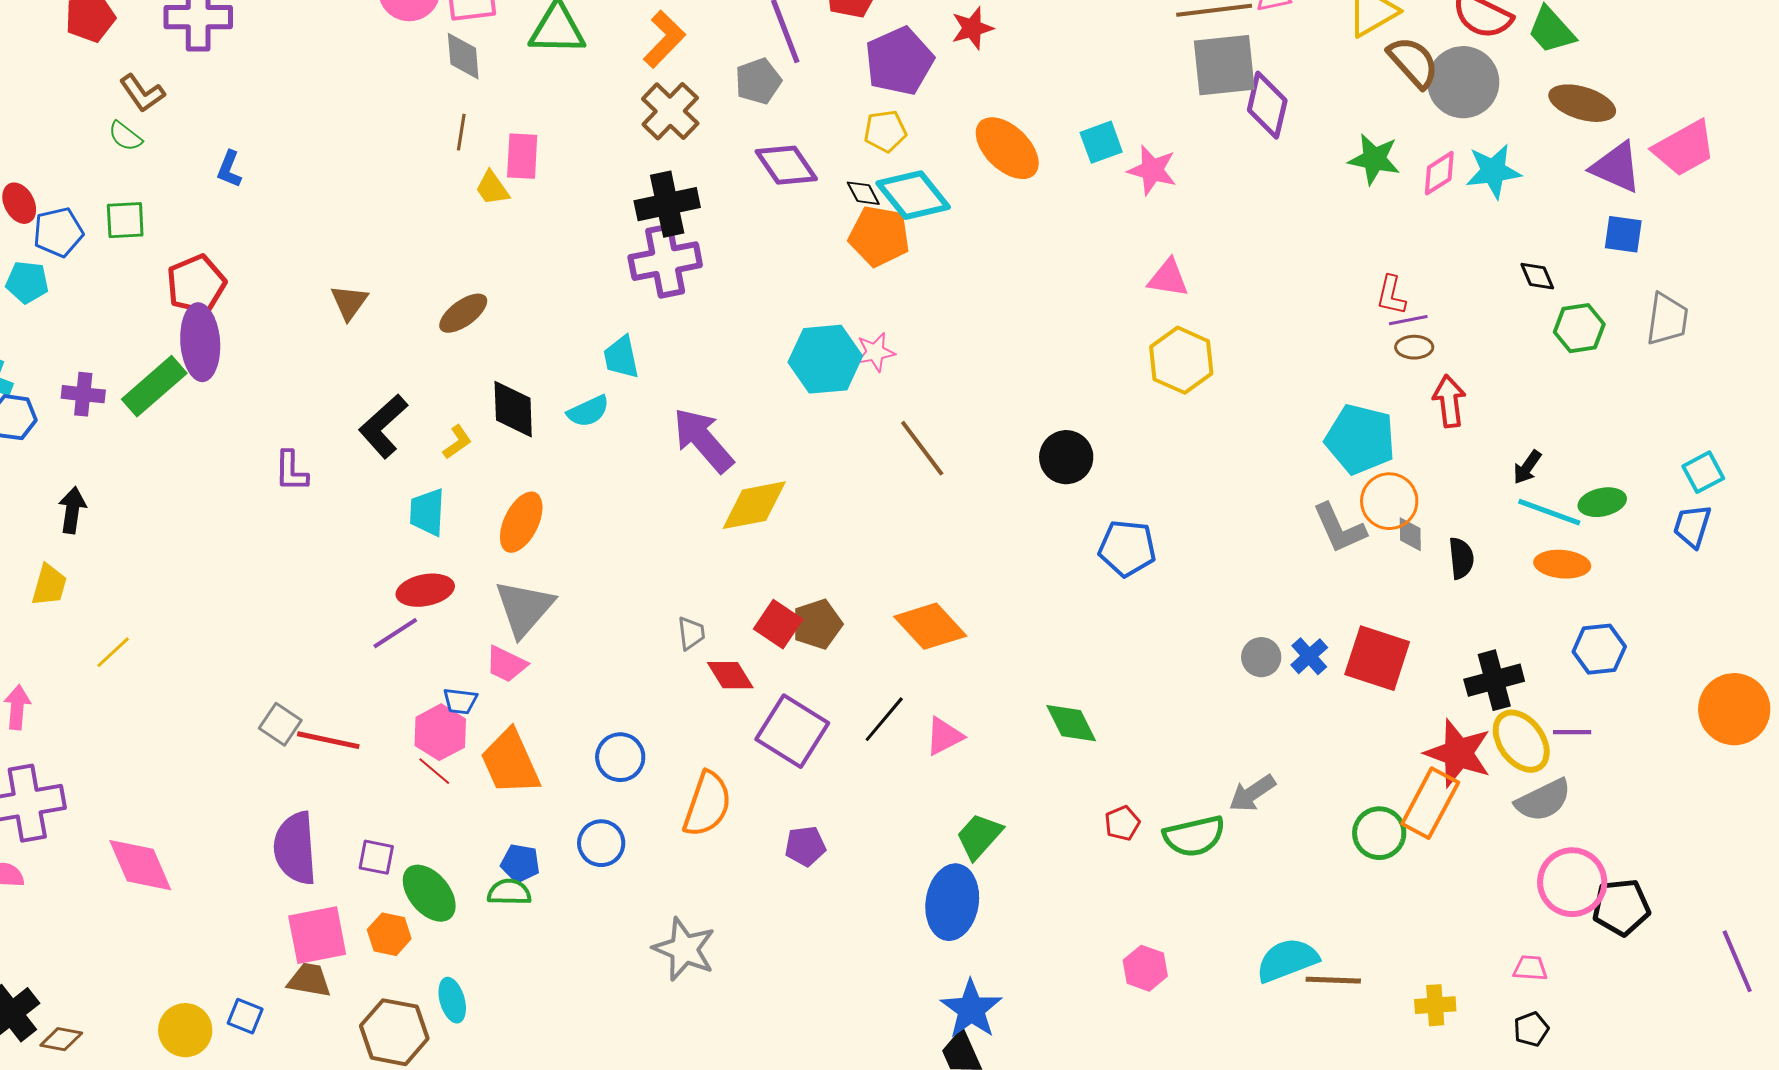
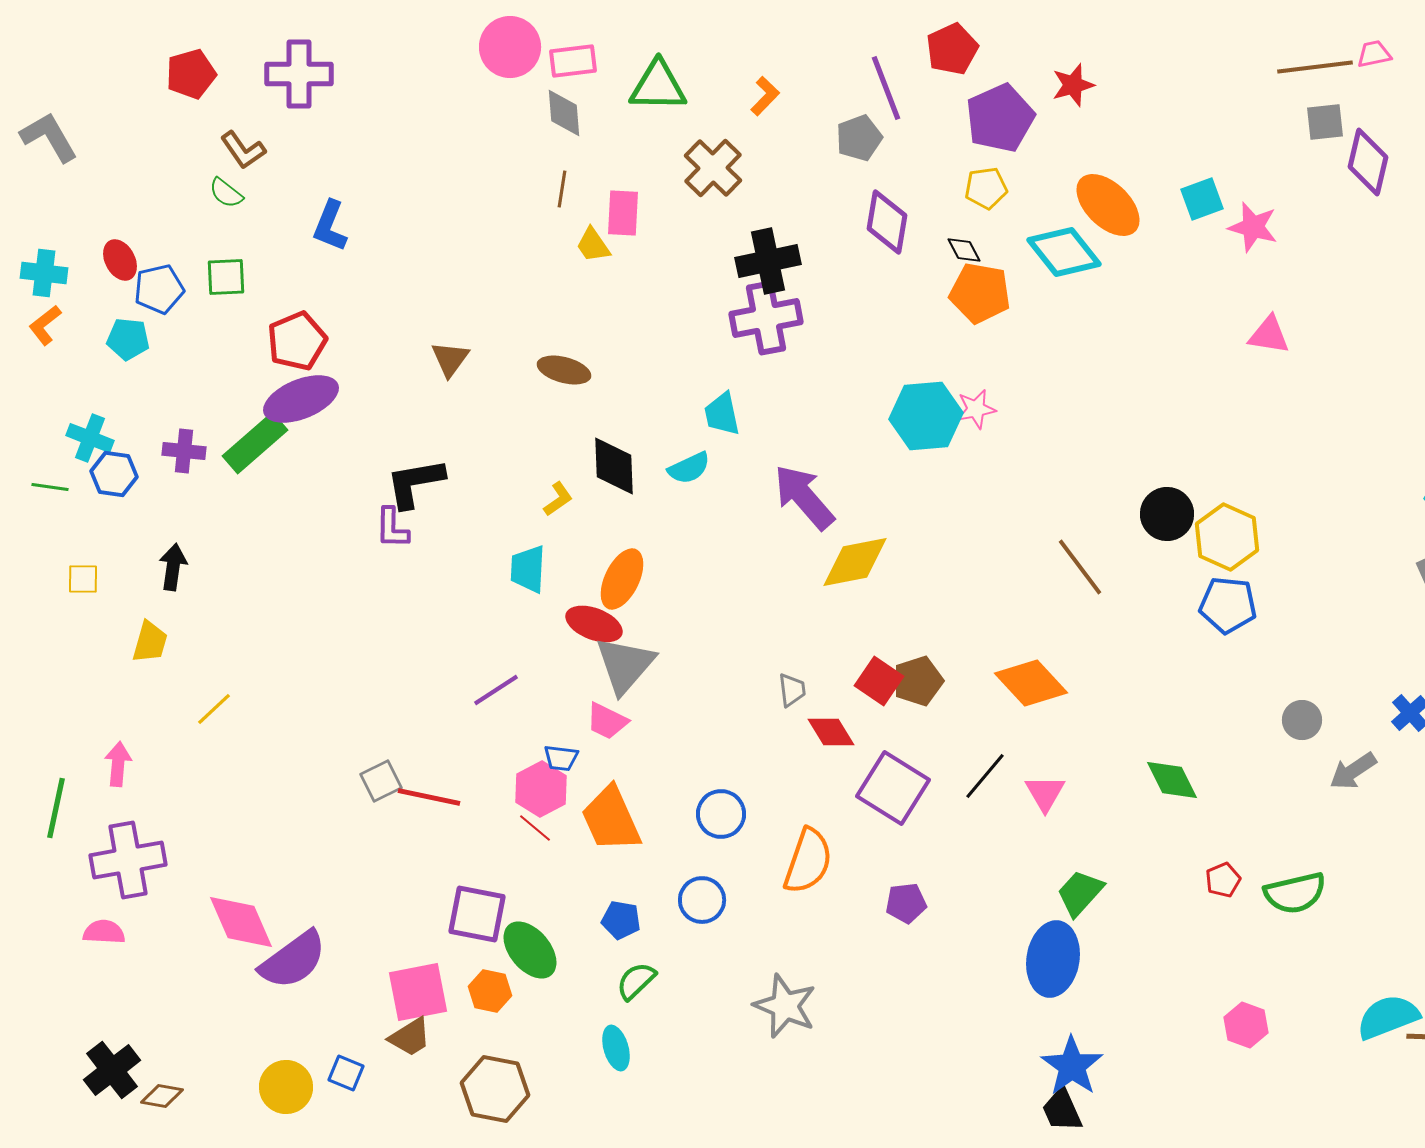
orange L-shape: (664, 39) -> (765, 96), size x0.7
gray square: (1224, 65) -> (1325, 122), size x0.6
brown cross: (670, 111) -> (713, 168), moved
purple diamond: (786, 165) -> (887, 222), turned 44
blue L-shape: (229, 169) -> (330, 226), size x1.4
cyan diamond: (913, 195) -> (1064, 252), moved
brown ellipse: (463, 313) -> (564, 370), turned 51
purple ellipse: (200, 342) -> (301, 399), turned 72
yellow hexagon: (1181, 360) -> (1227, 537), moved
black L-shape: (383, 426) -> (415, 483), moved, turned 32
brown line: (922, 448) -> (1080, 567), moved
red ellipse: (425, 590) -> (594, 624), moved, turned 32
gray circle: (1261, 657) -> (1302, 720), moved
gray square: (280, 724) -> (381, 781), turned 30
pink triangle: (944, 736) -> (1045, 793), turned -33
gray arrow: (1252, 793) -> (1353, 771), moved
purple semicircle: (295, 848) -> (293, 960), moved, turned -122
purple square: (376, 857) -> (477, 914), size x1.6
green semicircle: (509, 892) -> (636, 981), moved, turned -45
brown trapezoid: (309, 980) -> (410, 1037), turned 138
cyan ellipse: (452, 1000) -> (616, 1048), moved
= = =
Exercise.
Write out exactly those lines of the records above that lie from the one with "gray square: (280, 724)" through the last line, including both.

Reply.
gray square: (280, 724) -> (381, 781), turned 30
pink triangle: (944, 736) -> (1045, 793), turned -33
gray arrow: (1252, 793) -> (1353, 771), moved
purple semicircle: (295, 848) -> (293, 960), moved, turned -122
purple square: (376, 857) -> (477, 914), size x1.6
green semicircle: (509, 892) -> (636, 981), moved, turned -45
brown trapezoid: (309, 980) -> (410, 1037), turned 138
cyan ellipse: (452, 1000) -> (616, 1048), moved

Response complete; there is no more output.